[Opening COLLECTED DATA section]

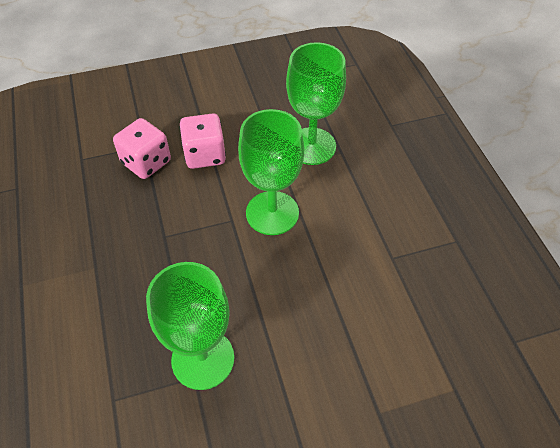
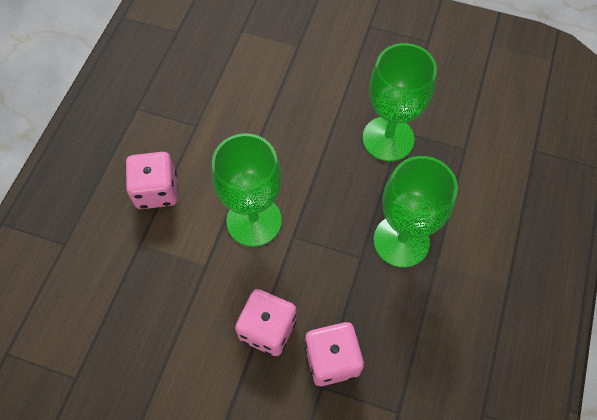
camera: 145 degrees left, 10 degrees up
green goblet [286,42,346,165] -> green goblet moved to [374,156,458,268]
none -> pink dice [126,152,178,209]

[Closing COLLECTED DATA section]

» WHAT THIS TASK INVOLVES:
Write the lines above out again exactly, without any of their pictures.

» RESULT OF THIS TASK:
camera: 145 degrees left, 10 degrees up
green goblet [286,42,346,165] -> green goblet moved to [374,156,458,268]
none -> pink dice [126,152,178,209]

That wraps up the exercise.